Recorded data
◇ ◇ ◇ ◇

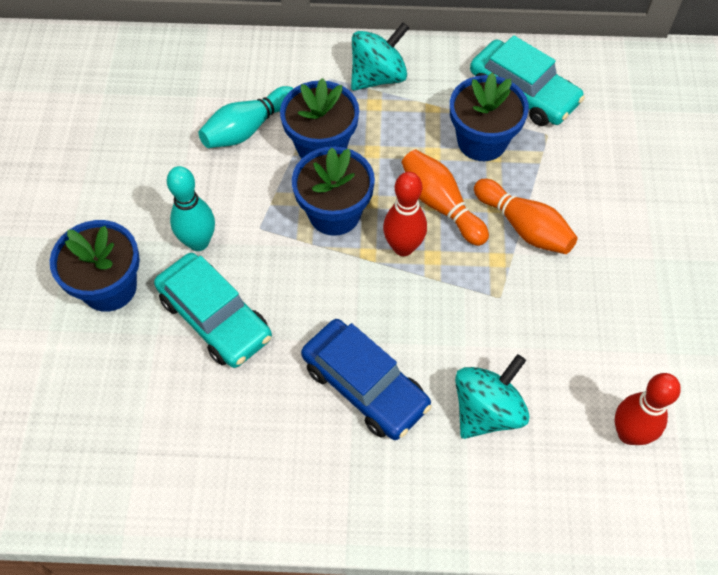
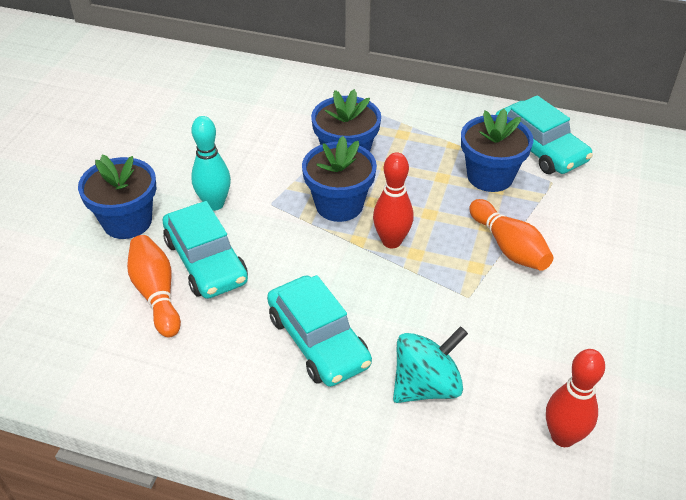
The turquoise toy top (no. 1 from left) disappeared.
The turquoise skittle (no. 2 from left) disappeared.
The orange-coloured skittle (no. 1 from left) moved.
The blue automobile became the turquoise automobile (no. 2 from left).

◇ ◇ ◇ ◇

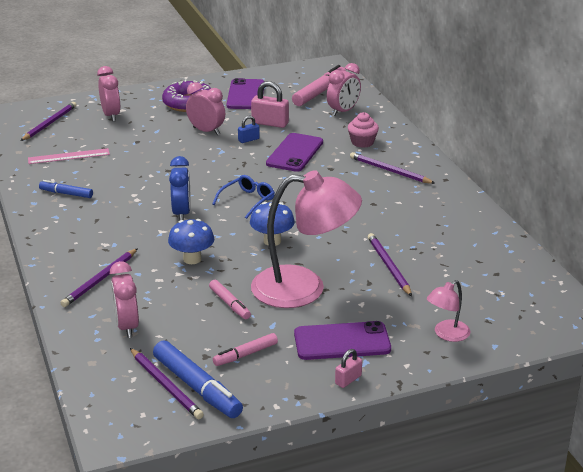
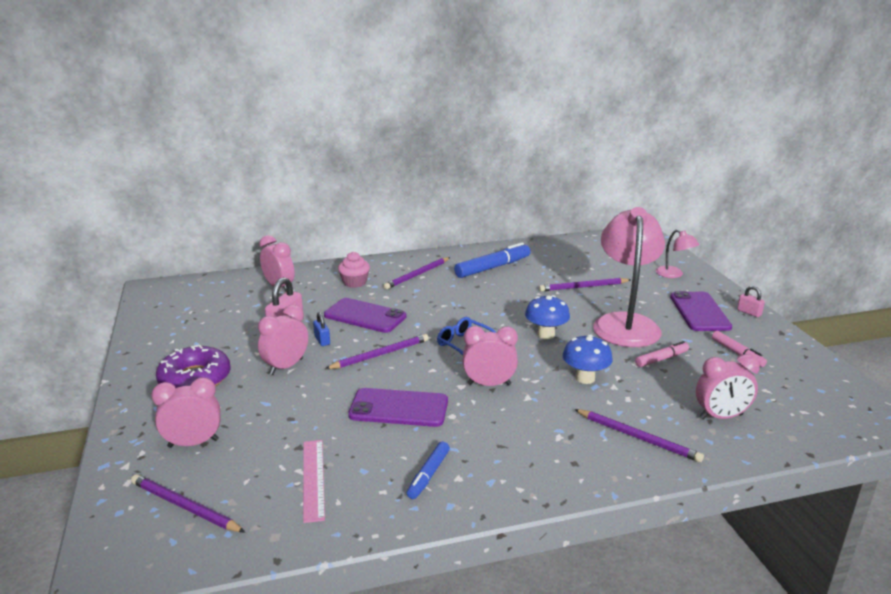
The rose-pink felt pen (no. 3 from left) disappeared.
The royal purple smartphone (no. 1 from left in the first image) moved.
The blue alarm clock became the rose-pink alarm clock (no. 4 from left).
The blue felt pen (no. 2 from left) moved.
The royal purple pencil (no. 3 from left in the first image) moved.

◇ ◇ ◇ ◇

Directions for this task
Once you find the line with "The rose-pink felt" above, print it and every line after it up to and including the line with "The royal purple pencil", exactly as written and nothing else.

Final answer
The rose-pink felt pen (no. 3 from left) disappeared.
The royal purple smartphone (no. 1 from left in the first image) moved.
The blue alarm clock became the rose-pink alarm clock (no. 4 from left).
The blue felt pen (no. 2 from left) moved.
The royal purple pencil (no. 3 from left in the first image) moved.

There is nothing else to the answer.